• [What is needed]: Scan the data beneath this task and copy each line that includes "railway".
═══ Dataset records
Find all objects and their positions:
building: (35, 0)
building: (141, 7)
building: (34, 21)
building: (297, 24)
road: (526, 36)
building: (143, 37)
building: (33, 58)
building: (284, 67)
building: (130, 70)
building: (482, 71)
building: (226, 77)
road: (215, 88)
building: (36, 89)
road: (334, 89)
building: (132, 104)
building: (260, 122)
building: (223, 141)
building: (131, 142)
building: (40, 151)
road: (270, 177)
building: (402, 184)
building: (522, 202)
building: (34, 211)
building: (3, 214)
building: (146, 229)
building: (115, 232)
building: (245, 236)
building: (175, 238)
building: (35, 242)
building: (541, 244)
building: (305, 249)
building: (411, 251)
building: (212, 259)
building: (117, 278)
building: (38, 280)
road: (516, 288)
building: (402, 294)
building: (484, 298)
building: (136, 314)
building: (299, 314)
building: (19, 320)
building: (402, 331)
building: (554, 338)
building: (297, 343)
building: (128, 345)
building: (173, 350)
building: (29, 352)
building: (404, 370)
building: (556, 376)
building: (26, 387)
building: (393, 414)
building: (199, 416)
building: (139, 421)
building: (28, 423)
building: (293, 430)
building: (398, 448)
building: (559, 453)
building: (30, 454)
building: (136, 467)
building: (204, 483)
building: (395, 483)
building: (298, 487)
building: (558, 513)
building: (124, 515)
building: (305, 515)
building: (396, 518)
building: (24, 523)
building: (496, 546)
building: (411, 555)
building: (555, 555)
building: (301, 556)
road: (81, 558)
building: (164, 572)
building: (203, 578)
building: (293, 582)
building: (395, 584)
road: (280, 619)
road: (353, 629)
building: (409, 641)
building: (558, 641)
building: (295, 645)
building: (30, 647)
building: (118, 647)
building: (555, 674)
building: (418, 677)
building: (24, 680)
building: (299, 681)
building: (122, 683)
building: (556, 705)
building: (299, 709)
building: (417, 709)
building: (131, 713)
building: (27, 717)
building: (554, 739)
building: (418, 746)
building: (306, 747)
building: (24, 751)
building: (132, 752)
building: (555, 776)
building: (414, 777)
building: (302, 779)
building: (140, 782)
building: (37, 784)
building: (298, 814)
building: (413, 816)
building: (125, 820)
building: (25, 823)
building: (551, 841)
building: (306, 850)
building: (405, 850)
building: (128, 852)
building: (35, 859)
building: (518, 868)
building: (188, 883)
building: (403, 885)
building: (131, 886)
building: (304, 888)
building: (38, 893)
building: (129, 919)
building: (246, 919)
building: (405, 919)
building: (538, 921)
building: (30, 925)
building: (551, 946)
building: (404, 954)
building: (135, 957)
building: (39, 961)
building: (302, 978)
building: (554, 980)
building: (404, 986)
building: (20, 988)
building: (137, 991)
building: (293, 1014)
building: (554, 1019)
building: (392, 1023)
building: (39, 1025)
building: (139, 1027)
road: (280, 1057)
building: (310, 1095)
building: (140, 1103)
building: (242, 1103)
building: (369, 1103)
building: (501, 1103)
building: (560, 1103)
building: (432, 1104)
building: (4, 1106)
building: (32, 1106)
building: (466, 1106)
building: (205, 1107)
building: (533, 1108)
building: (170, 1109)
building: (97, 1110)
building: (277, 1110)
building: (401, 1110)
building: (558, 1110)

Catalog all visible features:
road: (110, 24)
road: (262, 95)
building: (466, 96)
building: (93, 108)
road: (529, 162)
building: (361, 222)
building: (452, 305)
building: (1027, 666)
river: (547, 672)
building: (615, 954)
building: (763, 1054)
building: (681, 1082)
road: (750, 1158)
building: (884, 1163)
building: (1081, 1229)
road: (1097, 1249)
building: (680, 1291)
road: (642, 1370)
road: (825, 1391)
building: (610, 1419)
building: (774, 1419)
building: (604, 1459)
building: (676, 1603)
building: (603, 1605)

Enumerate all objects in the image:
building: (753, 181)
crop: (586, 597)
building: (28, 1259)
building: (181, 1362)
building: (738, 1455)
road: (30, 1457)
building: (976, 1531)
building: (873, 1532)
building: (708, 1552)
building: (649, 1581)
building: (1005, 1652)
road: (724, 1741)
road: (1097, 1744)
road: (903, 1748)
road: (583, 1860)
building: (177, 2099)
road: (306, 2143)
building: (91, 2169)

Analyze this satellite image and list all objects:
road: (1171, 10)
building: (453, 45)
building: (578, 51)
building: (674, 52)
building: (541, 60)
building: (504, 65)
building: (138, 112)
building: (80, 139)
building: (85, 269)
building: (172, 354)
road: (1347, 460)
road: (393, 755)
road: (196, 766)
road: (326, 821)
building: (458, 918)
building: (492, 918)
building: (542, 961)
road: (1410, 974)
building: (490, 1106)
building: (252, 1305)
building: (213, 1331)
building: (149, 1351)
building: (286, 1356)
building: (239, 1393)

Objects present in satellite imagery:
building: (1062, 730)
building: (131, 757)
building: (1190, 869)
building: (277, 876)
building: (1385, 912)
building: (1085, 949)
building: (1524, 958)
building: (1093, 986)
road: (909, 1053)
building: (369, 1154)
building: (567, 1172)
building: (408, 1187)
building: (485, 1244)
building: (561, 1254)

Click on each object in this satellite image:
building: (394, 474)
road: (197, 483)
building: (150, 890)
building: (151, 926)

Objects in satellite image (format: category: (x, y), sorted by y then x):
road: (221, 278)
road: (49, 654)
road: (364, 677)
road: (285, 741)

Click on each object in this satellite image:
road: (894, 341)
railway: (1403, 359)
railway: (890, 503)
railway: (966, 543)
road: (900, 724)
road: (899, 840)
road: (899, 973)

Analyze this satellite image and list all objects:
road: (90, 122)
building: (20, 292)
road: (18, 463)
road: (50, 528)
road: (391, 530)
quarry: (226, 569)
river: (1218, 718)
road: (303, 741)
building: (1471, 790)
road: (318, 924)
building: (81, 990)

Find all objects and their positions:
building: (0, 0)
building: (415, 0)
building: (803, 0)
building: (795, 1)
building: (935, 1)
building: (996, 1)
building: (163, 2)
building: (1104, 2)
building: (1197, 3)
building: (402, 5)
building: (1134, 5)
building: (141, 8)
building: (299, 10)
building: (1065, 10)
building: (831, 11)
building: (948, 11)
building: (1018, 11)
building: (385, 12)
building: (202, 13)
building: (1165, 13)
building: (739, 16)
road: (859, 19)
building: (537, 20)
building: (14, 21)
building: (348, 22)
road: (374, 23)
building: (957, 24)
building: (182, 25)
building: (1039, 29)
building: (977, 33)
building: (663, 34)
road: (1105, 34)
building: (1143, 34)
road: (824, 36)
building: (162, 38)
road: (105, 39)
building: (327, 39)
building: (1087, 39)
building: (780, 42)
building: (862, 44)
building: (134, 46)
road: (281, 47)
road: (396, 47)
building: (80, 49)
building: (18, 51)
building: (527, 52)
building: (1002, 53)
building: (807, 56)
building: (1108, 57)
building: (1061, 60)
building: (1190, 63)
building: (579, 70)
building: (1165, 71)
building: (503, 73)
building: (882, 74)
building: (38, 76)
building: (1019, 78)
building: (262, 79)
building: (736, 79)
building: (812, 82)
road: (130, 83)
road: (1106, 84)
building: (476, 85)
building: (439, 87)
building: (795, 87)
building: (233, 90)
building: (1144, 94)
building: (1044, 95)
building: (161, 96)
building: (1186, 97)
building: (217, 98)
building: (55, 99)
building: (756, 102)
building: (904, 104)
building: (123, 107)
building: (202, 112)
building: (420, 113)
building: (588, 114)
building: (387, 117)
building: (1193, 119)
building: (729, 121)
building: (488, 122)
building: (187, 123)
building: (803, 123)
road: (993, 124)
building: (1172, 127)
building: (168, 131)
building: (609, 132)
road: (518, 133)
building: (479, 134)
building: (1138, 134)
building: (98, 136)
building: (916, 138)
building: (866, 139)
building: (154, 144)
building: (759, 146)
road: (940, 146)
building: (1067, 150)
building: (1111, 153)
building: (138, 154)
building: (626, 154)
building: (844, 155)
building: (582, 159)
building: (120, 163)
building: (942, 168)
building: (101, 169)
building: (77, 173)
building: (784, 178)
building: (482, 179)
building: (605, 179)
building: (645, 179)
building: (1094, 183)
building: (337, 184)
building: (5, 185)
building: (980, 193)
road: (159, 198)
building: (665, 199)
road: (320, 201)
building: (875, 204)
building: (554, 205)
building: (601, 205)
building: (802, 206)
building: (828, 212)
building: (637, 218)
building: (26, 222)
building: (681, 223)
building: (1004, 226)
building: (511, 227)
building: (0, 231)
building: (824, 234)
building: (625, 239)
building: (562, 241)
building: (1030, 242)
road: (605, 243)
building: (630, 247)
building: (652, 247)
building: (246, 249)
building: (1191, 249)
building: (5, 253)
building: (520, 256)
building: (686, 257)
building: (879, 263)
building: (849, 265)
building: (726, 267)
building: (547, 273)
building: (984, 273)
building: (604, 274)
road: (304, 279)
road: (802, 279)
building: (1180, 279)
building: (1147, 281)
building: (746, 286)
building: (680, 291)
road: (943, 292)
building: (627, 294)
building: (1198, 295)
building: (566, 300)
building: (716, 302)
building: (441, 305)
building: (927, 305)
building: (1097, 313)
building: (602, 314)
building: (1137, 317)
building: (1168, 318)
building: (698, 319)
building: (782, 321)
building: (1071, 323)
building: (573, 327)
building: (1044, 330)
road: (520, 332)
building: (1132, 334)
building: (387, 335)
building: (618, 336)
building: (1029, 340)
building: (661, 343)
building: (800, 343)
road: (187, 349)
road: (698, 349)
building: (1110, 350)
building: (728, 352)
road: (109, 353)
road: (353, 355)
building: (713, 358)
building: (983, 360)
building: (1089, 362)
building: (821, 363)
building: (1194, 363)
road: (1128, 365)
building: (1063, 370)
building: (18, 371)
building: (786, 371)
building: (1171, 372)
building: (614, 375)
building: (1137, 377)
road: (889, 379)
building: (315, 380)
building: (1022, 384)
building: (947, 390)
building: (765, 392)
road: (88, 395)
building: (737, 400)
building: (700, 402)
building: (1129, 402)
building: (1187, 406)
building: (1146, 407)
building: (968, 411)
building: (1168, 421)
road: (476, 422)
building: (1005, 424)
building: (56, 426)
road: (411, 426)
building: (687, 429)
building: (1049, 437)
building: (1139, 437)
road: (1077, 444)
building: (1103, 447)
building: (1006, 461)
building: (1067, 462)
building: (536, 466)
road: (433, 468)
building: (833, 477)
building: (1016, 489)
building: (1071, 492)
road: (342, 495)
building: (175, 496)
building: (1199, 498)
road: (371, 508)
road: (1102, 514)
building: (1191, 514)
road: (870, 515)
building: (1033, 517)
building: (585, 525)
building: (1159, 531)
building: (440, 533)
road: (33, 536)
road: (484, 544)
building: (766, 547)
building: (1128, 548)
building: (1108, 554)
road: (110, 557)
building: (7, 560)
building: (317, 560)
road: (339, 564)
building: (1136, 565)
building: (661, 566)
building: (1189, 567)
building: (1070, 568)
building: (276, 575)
══════
• [Answer for this exercise]:
railway: (1403, 359)
railway: (890, 503)
railway: (966, 543)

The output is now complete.